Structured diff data
···

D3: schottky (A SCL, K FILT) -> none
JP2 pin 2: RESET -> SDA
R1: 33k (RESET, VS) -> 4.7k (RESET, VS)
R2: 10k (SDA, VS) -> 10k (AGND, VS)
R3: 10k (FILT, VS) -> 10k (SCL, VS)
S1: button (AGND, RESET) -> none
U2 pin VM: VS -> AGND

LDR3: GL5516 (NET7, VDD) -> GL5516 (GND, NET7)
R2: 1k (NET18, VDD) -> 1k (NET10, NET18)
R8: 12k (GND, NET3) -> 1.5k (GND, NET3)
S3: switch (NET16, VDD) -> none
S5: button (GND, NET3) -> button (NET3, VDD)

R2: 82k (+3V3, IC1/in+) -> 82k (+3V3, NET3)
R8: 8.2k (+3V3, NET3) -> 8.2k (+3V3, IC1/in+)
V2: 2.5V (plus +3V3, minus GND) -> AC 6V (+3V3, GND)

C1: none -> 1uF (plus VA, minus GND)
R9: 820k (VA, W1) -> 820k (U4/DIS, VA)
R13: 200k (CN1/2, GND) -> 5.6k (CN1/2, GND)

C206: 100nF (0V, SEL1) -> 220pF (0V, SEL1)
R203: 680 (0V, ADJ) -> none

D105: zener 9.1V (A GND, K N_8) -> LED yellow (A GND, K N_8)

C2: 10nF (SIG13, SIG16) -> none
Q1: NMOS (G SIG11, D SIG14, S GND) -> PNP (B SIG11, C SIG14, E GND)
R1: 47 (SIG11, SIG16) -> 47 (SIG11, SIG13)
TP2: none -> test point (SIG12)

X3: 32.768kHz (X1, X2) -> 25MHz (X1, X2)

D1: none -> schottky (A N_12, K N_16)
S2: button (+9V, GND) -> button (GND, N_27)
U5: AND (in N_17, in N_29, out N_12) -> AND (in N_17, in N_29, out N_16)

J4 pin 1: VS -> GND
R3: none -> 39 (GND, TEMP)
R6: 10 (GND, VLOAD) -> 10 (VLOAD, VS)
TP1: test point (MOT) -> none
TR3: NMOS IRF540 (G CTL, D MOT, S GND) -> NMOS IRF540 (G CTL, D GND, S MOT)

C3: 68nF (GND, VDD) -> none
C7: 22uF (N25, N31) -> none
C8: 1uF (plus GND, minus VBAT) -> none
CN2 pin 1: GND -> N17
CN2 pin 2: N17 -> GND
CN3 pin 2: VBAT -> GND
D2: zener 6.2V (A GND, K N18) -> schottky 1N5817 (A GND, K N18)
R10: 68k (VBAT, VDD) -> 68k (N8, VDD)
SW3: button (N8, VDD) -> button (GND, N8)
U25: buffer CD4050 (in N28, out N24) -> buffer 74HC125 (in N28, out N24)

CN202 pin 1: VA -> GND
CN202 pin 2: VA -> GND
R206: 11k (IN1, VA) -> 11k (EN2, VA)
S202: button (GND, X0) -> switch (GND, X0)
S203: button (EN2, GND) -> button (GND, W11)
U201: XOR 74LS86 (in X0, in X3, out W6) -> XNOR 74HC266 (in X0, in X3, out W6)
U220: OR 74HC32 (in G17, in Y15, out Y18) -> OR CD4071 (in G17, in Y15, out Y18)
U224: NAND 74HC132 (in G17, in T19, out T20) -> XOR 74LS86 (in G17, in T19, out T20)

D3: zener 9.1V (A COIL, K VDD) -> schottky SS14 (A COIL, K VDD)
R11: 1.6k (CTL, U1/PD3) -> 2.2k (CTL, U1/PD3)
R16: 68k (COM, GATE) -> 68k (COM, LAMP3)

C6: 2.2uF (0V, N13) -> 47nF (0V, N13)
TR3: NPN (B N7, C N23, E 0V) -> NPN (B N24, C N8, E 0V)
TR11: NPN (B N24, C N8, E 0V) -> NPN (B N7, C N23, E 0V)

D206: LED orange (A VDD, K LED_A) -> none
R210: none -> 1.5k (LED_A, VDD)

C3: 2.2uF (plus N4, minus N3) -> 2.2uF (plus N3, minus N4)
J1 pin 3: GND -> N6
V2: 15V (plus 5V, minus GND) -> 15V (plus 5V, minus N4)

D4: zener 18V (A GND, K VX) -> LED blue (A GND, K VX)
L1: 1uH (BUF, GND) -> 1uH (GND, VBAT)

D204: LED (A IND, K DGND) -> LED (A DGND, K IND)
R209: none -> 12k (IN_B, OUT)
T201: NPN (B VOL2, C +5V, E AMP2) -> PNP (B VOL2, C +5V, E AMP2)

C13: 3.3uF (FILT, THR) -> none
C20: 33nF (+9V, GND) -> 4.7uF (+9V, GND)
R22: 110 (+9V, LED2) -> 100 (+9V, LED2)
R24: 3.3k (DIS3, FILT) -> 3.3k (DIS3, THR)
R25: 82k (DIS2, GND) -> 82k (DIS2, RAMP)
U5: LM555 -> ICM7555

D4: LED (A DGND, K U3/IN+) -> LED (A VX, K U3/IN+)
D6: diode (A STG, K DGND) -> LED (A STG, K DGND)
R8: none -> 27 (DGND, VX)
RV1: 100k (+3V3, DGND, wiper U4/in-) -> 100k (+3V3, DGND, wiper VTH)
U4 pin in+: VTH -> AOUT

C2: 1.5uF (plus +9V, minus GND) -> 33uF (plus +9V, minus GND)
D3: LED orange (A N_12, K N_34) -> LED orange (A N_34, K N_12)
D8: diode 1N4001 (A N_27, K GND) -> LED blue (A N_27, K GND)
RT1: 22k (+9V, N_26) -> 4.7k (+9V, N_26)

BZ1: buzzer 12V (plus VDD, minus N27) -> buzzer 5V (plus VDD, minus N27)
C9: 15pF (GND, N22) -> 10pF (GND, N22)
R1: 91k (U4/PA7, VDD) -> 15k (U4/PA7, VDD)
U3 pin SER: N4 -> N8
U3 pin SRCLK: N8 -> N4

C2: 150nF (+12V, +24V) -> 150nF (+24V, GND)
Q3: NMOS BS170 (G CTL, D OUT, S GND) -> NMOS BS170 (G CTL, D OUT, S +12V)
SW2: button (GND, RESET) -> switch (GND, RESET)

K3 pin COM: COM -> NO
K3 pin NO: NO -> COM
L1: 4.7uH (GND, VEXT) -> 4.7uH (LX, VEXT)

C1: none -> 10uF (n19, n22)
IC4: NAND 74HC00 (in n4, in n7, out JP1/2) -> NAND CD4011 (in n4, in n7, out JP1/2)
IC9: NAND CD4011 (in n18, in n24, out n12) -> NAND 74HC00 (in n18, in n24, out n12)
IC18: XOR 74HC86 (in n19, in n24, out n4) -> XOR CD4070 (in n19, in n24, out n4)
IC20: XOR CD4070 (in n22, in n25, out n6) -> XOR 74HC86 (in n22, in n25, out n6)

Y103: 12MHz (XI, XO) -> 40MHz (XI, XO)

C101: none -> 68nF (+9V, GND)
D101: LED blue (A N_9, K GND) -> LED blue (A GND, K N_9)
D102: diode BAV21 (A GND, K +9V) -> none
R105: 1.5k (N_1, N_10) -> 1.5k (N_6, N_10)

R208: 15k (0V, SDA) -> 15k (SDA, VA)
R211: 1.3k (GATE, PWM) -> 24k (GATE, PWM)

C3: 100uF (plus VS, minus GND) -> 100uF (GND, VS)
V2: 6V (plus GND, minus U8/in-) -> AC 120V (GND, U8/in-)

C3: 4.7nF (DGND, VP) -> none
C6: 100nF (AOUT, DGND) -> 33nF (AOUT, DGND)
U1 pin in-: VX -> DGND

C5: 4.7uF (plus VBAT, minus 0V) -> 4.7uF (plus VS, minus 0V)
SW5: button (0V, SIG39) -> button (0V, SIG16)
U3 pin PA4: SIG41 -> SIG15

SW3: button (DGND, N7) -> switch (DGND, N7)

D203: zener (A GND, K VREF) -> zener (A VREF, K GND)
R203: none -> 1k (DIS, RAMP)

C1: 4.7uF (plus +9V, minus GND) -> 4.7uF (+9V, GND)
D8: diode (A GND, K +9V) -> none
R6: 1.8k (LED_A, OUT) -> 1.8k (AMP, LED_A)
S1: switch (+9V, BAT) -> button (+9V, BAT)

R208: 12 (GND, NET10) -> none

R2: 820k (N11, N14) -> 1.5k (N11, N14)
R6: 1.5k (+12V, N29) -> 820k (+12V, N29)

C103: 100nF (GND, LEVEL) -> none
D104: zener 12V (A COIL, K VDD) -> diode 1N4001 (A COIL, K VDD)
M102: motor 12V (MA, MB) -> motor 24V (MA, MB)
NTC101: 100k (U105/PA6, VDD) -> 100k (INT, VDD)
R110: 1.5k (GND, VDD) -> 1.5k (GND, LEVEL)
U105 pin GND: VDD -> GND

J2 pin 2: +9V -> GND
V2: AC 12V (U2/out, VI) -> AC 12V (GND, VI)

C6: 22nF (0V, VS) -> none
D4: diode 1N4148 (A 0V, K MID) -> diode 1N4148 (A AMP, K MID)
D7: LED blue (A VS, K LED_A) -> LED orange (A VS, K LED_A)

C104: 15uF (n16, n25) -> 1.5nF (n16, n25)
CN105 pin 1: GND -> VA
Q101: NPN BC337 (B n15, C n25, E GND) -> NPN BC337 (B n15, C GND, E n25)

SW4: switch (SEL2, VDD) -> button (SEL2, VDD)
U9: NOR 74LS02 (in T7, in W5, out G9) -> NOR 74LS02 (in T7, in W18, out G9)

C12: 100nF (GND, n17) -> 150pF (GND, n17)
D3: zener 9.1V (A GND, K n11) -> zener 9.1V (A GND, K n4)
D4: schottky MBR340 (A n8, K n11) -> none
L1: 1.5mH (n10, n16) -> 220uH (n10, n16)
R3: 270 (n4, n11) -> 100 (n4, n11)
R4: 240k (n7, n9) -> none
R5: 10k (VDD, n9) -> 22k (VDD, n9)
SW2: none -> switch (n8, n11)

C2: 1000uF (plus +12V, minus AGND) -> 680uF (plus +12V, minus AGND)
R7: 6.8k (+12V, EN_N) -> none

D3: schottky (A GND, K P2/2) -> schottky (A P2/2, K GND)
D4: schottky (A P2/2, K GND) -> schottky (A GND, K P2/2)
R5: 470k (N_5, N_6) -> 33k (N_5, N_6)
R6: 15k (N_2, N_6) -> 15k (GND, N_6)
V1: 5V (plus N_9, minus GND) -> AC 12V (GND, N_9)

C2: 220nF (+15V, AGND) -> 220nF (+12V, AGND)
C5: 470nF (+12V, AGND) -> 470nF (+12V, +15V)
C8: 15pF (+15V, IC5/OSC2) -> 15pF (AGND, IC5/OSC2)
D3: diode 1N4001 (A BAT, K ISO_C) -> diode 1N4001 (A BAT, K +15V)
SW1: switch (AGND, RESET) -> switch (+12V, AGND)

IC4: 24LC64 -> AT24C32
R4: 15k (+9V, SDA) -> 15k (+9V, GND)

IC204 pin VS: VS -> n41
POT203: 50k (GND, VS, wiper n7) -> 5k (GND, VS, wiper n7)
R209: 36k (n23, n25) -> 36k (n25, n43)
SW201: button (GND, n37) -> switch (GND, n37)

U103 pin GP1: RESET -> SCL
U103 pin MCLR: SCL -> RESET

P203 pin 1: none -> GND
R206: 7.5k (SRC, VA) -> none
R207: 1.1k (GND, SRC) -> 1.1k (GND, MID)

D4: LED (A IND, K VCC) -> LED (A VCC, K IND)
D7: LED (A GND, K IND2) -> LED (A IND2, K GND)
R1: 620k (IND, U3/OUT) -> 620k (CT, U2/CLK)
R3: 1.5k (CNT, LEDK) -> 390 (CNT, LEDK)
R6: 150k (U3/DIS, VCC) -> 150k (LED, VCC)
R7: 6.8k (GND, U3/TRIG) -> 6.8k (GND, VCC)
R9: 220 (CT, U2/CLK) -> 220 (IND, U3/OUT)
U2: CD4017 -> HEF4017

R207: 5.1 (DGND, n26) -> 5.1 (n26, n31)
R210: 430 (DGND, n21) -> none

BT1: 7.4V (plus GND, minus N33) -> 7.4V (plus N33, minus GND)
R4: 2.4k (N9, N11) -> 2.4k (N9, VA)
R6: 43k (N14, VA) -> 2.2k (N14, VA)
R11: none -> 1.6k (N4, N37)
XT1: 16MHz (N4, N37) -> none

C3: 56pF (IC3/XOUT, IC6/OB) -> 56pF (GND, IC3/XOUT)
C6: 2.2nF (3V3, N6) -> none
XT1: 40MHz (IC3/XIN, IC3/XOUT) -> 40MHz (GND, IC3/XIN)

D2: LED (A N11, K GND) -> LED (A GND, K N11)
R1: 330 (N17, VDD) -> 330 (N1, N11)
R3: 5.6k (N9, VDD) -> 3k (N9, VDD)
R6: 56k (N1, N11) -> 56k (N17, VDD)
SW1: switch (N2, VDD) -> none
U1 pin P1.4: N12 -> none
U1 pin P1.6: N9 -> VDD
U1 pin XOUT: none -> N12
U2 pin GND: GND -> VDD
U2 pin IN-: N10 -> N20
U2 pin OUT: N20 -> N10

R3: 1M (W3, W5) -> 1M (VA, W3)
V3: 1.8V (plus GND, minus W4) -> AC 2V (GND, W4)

···

Every line from the first entry to the line containing "U2 pin VM: VS -> AGND" should be transcribed exactly, and nothing beyond it.

D3: schottky (A SCL, K FILT) -> none
JP2 pin 2: RESET -> SDA
R1: 33k (RESET, VS) -> 4.7k (RESET, VS)
R2: 10k (SDA, VS) -> 10k (AGND, VS)
R3: 10k (FILT, VS) -> 10k (SCL, VS)
S1: button (AGND, RESET) -> none
U2 pin VM: VS -> AGND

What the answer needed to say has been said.